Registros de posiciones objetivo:
==============================

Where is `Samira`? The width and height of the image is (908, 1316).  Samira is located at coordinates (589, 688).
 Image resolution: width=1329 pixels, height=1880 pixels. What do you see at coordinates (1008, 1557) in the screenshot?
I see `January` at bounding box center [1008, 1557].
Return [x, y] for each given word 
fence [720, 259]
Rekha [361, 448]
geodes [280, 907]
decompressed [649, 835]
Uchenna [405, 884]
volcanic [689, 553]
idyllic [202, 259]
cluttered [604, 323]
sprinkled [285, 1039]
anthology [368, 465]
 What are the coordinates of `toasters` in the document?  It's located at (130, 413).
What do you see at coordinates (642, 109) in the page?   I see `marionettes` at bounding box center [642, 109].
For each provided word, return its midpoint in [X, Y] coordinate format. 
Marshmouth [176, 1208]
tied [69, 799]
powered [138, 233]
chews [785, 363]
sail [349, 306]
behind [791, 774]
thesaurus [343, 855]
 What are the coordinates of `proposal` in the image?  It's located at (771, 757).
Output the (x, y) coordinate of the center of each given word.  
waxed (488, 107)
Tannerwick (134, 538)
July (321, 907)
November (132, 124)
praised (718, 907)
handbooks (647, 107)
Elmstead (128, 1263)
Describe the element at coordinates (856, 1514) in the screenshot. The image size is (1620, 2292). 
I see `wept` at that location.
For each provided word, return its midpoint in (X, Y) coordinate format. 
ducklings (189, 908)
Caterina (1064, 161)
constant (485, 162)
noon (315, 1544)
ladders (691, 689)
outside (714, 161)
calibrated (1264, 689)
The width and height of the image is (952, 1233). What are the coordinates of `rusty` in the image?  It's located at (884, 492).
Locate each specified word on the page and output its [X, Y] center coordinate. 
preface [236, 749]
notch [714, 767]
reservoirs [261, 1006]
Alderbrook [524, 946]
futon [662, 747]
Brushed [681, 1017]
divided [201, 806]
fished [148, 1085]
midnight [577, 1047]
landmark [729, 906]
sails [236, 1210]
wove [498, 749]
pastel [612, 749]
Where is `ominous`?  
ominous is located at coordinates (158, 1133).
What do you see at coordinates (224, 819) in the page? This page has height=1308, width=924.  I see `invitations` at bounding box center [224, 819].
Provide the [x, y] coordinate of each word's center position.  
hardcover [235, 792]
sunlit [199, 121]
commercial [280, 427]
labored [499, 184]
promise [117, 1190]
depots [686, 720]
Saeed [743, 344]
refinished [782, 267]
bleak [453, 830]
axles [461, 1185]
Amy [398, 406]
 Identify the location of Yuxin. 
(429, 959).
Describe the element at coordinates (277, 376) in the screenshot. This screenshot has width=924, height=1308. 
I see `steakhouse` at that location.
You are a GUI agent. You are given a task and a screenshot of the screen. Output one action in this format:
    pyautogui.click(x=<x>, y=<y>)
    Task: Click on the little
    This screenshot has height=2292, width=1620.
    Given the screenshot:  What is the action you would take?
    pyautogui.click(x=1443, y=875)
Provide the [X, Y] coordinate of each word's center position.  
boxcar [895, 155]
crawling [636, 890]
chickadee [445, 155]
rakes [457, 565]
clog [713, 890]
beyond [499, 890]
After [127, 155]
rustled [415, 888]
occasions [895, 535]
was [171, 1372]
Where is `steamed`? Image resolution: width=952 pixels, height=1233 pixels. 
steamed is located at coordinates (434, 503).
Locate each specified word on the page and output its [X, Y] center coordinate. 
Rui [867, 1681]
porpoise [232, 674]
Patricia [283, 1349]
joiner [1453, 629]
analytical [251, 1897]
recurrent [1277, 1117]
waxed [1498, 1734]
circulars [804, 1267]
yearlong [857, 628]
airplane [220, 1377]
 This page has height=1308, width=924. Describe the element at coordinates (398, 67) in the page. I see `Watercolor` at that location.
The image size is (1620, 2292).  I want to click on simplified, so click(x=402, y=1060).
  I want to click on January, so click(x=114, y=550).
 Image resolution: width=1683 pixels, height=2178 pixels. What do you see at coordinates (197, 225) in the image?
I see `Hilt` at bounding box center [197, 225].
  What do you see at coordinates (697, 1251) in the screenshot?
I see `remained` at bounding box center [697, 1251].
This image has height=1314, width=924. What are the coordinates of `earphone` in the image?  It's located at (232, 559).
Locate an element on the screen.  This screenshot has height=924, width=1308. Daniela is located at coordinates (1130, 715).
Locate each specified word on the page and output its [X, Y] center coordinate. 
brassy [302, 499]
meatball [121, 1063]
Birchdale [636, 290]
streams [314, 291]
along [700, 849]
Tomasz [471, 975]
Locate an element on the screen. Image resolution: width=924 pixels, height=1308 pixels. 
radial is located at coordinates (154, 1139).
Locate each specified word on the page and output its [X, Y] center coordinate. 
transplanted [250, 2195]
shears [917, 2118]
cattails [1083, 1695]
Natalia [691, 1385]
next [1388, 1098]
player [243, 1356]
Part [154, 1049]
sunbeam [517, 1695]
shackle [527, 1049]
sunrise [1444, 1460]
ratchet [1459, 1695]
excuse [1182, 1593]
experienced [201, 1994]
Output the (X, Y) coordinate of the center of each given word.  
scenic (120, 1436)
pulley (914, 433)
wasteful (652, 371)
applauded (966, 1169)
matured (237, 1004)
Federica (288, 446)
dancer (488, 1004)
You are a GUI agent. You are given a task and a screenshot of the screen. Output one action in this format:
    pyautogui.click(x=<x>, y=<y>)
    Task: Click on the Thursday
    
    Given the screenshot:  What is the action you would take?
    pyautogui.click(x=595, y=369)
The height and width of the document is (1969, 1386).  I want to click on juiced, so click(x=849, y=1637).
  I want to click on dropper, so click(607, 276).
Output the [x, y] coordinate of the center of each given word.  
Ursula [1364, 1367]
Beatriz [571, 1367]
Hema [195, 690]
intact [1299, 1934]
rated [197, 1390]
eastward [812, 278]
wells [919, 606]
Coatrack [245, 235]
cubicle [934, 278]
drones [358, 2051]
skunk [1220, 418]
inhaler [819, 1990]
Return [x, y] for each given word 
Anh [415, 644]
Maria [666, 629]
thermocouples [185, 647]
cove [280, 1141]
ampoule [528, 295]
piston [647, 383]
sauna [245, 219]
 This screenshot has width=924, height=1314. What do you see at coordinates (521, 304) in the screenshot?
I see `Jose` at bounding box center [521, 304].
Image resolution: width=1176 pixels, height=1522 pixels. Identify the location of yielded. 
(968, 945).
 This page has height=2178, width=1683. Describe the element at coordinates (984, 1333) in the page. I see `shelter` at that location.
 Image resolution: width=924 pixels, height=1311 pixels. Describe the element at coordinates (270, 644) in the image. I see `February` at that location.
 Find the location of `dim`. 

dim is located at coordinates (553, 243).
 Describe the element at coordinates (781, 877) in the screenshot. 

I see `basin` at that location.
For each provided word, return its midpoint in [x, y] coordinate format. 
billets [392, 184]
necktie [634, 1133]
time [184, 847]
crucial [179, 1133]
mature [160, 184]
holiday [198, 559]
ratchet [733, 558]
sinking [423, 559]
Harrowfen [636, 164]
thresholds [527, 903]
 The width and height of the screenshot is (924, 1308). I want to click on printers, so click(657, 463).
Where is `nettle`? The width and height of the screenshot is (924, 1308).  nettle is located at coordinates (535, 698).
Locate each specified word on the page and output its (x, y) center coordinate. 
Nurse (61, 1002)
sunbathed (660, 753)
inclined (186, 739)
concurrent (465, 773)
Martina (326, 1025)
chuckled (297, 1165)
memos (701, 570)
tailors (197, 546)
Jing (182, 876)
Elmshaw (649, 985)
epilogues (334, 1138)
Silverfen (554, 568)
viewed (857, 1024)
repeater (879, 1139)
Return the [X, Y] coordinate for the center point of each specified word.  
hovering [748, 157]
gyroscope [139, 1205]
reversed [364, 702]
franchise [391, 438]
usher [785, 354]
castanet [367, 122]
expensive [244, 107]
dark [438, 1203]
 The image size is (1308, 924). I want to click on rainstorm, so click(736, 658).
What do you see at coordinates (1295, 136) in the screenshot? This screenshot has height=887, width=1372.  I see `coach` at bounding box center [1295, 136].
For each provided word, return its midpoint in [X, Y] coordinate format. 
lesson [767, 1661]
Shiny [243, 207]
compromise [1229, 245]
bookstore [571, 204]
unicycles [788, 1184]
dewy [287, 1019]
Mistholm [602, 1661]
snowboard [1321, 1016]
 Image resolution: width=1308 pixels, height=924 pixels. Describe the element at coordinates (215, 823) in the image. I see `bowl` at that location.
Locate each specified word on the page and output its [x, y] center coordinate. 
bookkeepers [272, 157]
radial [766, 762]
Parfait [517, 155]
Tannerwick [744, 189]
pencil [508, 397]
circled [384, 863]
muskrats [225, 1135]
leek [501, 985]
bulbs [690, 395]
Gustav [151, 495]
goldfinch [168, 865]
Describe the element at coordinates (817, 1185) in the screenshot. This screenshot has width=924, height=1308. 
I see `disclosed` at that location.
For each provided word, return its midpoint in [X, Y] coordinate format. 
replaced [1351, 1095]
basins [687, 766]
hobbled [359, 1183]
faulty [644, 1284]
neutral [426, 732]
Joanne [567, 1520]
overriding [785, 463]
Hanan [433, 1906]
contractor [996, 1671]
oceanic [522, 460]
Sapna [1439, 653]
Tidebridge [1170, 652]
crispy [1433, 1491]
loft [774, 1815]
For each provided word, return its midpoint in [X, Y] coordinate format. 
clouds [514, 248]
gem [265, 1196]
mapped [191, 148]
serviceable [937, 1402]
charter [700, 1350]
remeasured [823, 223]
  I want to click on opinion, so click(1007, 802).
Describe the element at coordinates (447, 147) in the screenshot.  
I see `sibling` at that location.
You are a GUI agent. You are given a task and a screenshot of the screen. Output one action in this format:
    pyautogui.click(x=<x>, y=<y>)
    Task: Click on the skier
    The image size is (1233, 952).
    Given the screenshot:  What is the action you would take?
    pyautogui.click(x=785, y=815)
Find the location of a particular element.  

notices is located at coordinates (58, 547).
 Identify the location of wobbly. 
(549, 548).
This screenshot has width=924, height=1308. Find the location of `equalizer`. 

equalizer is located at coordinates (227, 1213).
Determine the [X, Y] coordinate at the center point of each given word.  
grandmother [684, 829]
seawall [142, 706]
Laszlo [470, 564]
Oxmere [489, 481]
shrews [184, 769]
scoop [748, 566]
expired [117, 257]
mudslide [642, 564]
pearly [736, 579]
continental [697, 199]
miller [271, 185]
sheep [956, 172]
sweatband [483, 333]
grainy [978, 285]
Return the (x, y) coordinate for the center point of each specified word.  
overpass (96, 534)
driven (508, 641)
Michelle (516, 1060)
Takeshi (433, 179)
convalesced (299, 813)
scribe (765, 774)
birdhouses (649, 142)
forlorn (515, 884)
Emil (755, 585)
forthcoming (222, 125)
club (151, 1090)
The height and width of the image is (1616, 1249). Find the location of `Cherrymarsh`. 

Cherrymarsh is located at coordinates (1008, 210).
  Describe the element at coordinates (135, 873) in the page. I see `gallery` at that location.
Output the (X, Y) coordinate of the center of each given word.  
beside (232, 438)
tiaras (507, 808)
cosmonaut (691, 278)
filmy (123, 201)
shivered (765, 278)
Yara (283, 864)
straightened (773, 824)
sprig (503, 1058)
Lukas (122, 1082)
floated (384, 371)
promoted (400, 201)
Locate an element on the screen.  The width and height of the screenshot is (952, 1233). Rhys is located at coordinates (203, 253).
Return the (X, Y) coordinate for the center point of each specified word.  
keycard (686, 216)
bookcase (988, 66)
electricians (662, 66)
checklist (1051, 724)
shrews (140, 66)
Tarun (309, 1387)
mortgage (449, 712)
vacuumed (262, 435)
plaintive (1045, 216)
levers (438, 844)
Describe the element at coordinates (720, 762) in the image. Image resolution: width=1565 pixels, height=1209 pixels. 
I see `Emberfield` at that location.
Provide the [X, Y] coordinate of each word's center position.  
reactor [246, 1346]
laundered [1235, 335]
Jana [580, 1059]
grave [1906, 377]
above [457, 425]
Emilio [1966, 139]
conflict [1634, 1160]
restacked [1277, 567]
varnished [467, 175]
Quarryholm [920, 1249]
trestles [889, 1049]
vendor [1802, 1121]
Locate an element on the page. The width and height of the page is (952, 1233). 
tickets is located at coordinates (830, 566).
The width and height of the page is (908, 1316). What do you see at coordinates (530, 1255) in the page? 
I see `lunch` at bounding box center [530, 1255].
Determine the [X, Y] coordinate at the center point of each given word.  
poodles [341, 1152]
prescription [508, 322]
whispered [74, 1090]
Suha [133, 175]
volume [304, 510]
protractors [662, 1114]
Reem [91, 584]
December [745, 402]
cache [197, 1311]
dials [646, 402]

==============================

**Detalles del ejercicio**
Convierte en una tabla Markdown todos los registros desde la línea que contiene "refinished [782, 267]" hasta la que contiene "so click(x=402, y=1060).", ambas incluidas, sin las líneas en blanco. Usa dos columnas: n, con el número de fila, y Línea, con el texto de cada línea.

**Resultado de la tarea**
| n | Línea |
|---|---|
| 1 | refinished [782, 267] |
| 2 | bleak [453, 830] |
| 3 | axles [461, 1185] |
| 4 | Amy [398, 406] |
| 5 |  Identify the location of Yuxin.  |
| 6 | (429, 959). |
| 7 | Describe the element at coordinates (277, 376) in the screenshot. This screenshot has width=924, height=1308.  |
| 8 | I see `steakhouse` at that location. |
| 9 | You are a GUI agent. You are given a task and a screenshot of the screen. Output one action in this format: |
| 10 |     pyautogui.click(x=<x>, y=<y>) |
| 11 |     Task: Click on the little |
| 12 |     This screenshot has height=2292, width=1620. |
| 13 |     Given the screenshot:  What is the action you would take? |
| 14 |     pyautogui.click(x=1443, y=875) |
| 15 | Provide the [X, Y] coordinate of each word's center position.   |
| 16 | boxcar [895, 155] |
| 17 | crawling [636, 890] |
| 18 | chickadee [445, 155] |
| 19 | rakes [457, 565] |
| 20 | clog [713, 890] |
| 21 | beyond [499, 890] |
| 22 | After [127, 155] |
| 23 | rustled [415, 888] |
| 24 | occasions [895, 535] |
| 25 | was [171, 1372] |
| 26 | Where is `steamed`? Image resolution: width=952 pixels, height=1233 pixels.  |
| 27 | steamed is located at coordinates (434, 503). |
| 28 | Locate each specified word on the page and output its [X, Y] center coordinate.  |
| 29 | Rui [867, 1681] |
| 30 | porpoise [232, 674] |
| 31 | Patricia [283, 1349] |
| 32 | joiner [1453, 629] |
| 33 | analytical [251, 1897] |
| 34 | recurrent [1277, 1117] |
| 35 | waxed [1498, 1734] |
| 36 | circulars [804, 1267] |
| 37 | yearlong [857, 628] |
| 38 | airplane [220, 1377] |
| 39 |  This page has height=1308, width=924. Describe the element at coordinates (398, 67) in the page. I see `Watercolor` at that location. |
| 40 | The image size is (1620, 2292).  I want to click on simplified, so click(x=402, y=1060). |